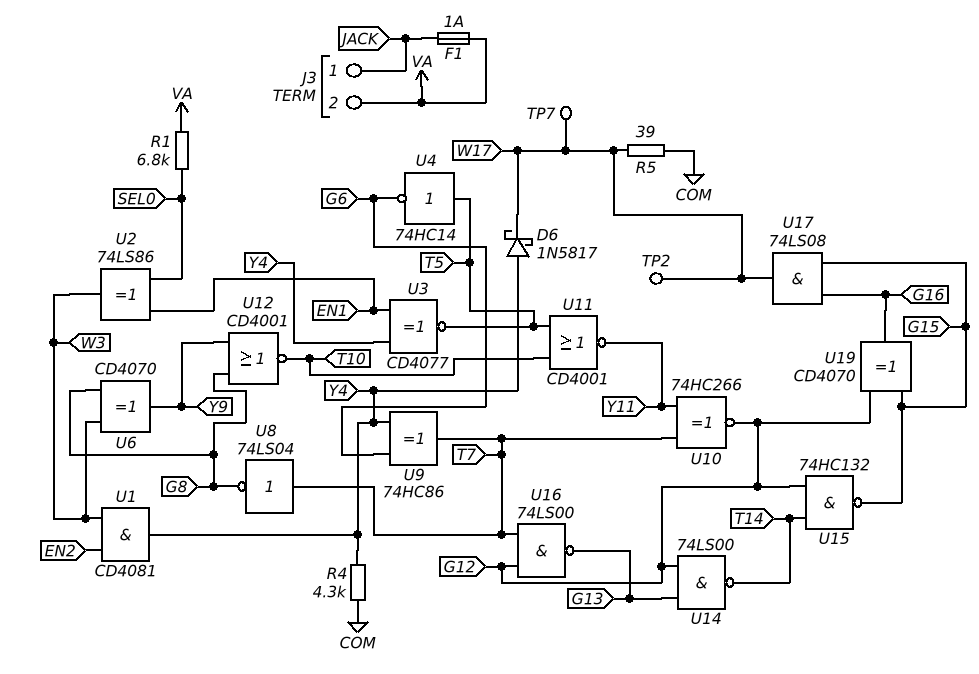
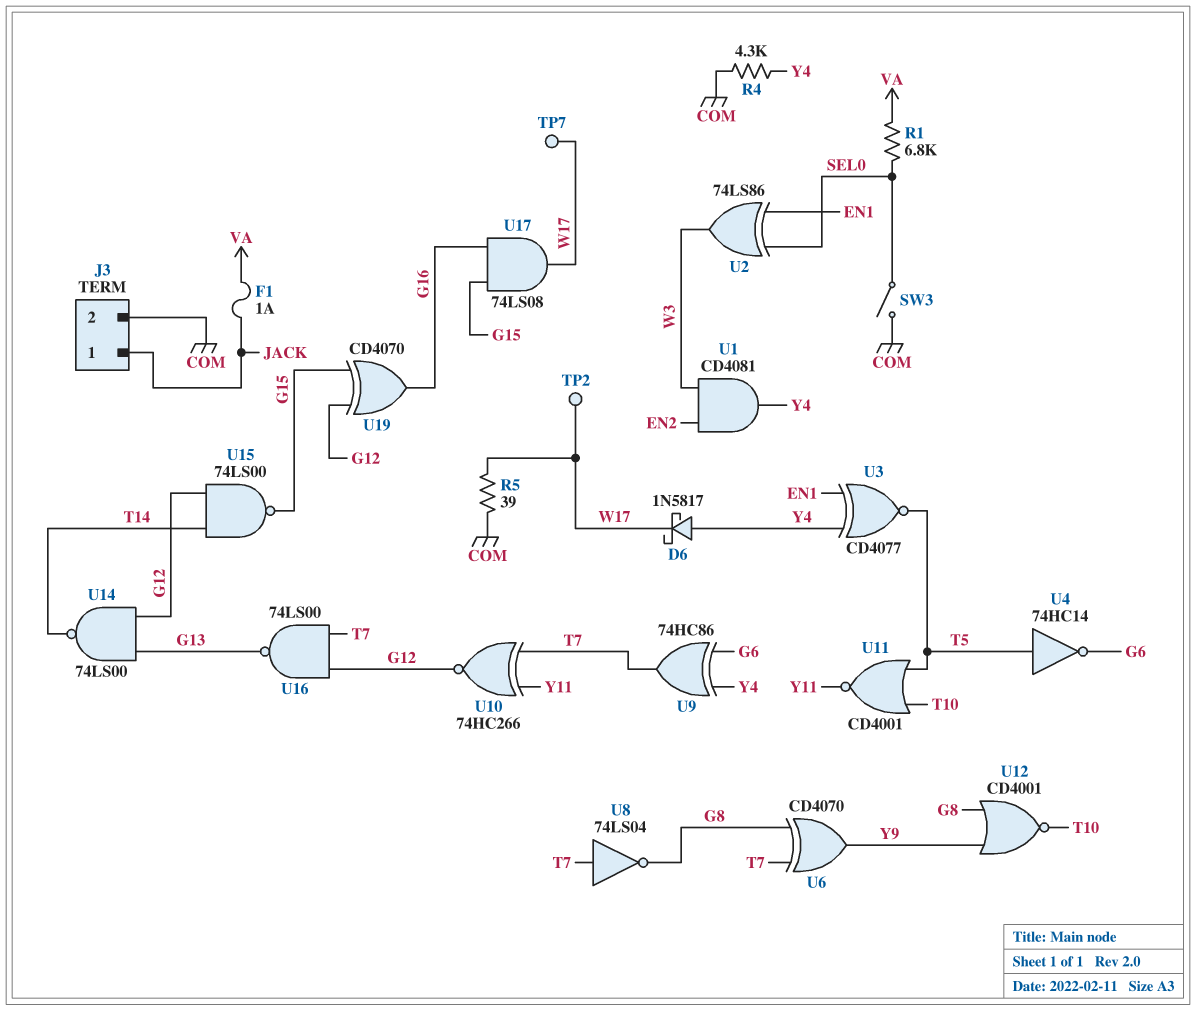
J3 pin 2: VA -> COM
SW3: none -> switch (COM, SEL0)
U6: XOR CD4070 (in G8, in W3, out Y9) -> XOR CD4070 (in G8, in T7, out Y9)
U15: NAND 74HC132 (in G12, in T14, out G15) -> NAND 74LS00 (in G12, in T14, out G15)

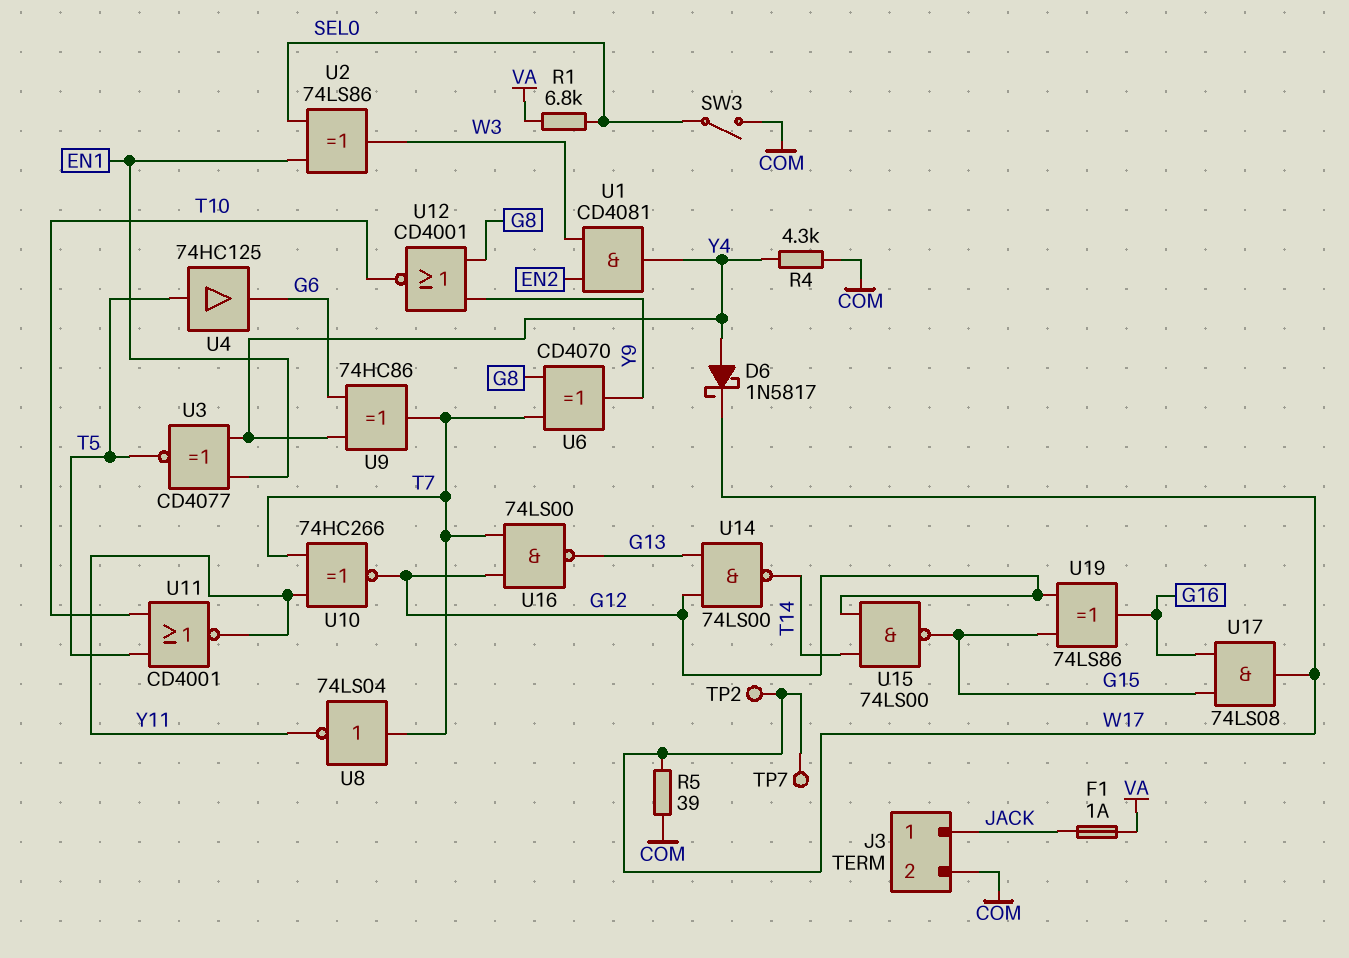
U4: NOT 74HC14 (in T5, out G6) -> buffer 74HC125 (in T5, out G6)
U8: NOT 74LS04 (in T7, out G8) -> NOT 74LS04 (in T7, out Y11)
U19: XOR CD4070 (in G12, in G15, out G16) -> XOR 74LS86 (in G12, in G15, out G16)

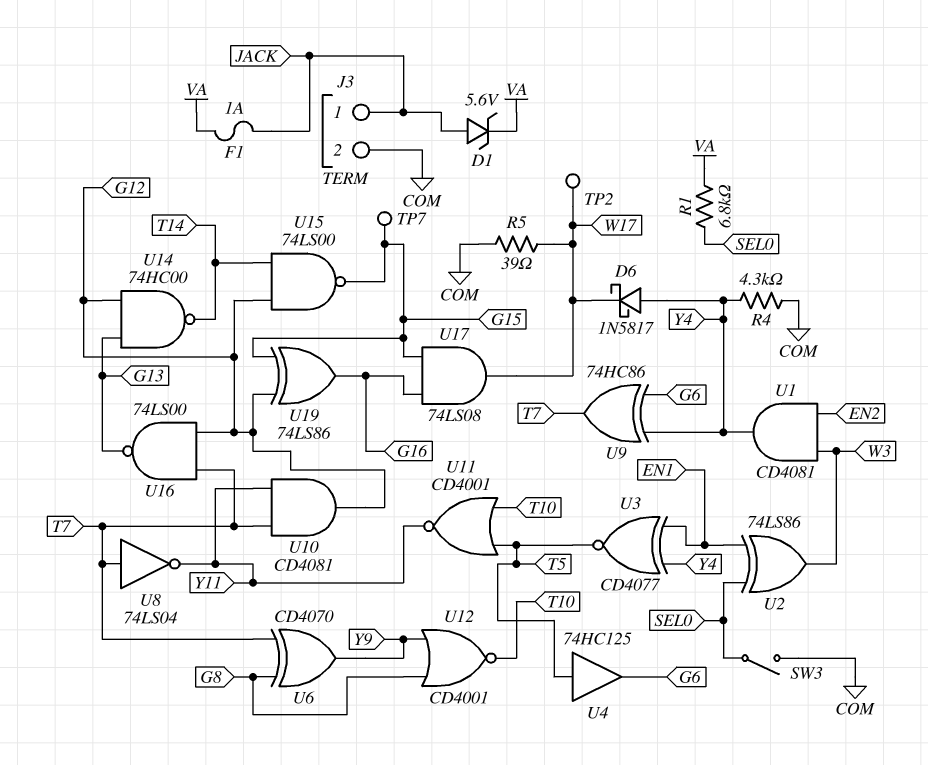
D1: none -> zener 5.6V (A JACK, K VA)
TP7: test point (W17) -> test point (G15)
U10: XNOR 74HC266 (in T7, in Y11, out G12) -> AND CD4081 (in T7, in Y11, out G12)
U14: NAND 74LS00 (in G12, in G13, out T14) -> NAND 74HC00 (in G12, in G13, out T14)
--
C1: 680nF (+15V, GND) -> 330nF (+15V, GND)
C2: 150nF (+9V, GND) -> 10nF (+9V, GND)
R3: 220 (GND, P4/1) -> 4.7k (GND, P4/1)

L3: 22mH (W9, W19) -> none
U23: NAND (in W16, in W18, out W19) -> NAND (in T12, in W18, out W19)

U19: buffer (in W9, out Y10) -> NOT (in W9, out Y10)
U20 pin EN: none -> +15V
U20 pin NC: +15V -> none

* **Activity**
The reply should consist solely of the lines above from the one that has "D1: none -> zener 5.6V (A JACK, K VA)" through the one that has "U14: NAND 74LS00", reproduced exactly.

* **Your response**
D1: none -> zener 5.6V (A JACK, K VA)
TP7: test point (W17) -> test point (G15)
U10: XNOR 74HC266 (in T7, in Y11, out G12) -> AND CD4081 (in T7, in Y11, out G12)
U14: NAND 74LS00 (in G12, in G13, out T14) -> NAND 74HC00 (in G12, in G13, out T14)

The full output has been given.